#### Task description
How do the records below read from their first line through the line containing "camera: 30 degrees left, 15 degrees down"? Write those lines out exactly.

(Supplied entries begins)

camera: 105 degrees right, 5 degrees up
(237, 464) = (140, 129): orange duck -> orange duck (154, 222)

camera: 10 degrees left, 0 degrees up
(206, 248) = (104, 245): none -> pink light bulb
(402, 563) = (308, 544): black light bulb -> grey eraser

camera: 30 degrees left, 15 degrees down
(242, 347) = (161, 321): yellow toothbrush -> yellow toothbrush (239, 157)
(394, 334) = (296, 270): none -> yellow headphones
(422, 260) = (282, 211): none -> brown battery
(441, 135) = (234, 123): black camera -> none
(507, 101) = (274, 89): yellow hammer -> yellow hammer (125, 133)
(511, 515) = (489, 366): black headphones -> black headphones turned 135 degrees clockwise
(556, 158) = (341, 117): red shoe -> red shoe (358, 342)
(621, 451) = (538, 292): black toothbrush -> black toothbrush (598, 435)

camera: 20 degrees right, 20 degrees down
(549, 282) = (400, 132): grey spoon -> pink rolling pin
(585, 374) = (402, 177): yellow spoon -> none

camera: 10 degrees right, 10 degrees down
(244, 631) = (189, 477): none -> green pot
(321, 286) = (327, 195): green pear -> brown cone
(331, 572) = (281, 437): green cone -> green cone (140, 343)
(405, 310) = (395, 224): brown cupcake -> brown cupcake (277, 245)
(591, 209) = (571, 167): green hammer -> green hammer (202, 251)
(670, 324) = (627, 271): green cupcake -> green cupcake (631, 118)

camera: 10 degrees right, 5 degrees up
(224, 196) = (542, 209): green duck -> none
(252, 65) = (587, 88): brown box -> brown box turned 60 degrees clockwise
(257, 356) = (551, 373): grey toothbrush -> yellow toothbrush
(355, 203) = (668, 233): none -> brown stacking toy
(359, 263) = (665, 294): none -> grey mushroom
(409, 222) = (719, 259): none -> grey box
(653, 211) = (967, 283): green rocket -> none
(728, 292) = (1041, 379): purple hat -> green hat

(Supplied entries ends)

#### Response for this exercise
camera: 105 degrees right, 5 degrees up
(237, 464) = (140, 129): orange duck -> orange duck (154, 222)

camera: 10 degrees left, 0 degrees up
(206, 248) = (104, 245): none -> pink light bulb
(402, 563) = (308, 544): black light bulb -> grey eraser

camera: 30 degrees left, 15 degrees down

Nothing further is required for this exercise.